_What the task requires_
When the string "trophy" occurs in a line of the records, show that line.

*** Records shown Section Begins ***

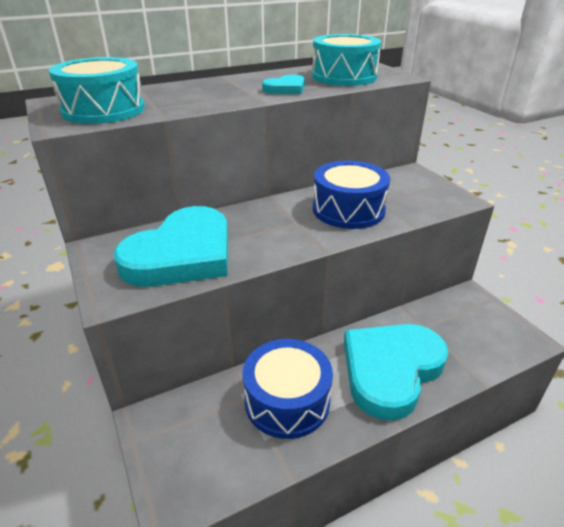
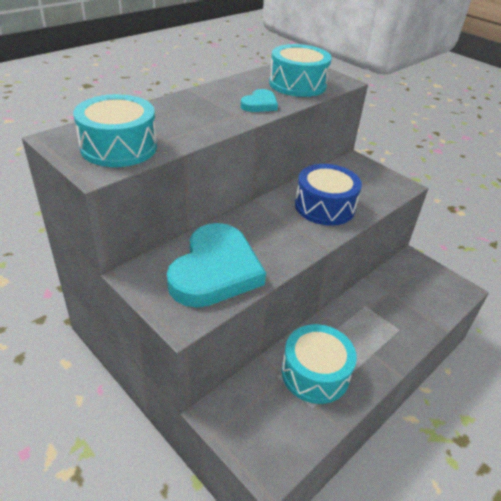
camera: 20 degrees left, 5 degrees up
blue drum [242,339,333,439] -> turquoise drum [281,324,357,404]
turquoise heart [344,324,449,421] -> none

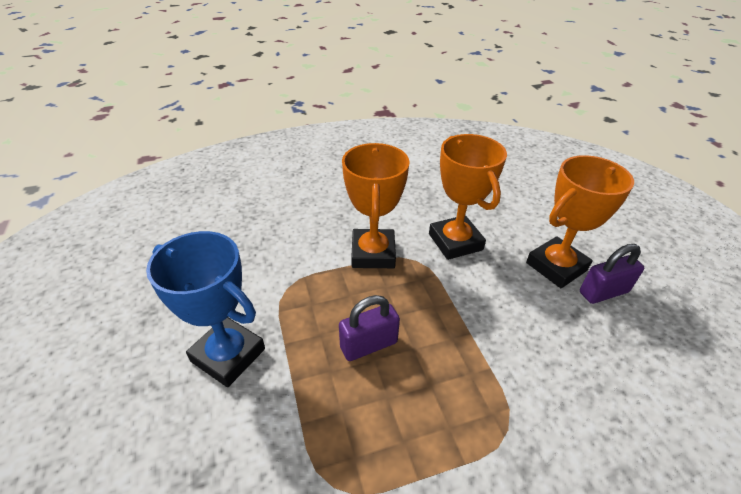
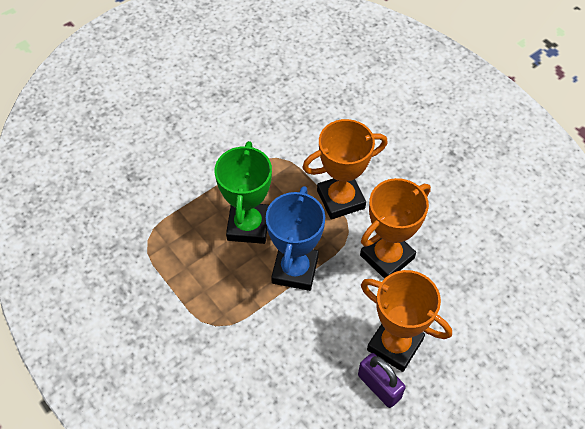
camera: 70 degrees right, 15 degrees up
blue trophy [146,231,265,387] -> blue trophy moved to [266,186,325,291]
purple padlock [339,295,400,361] -> green trophy [214,141,272,244]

*** Records shown Section Ends ***

_Answer space_
blue trophy [146,231,265,387] -> blue trophy moved to [266,186,325,291]
purple padlock [339,295,400,361] -> green trophy [214,141,272,244]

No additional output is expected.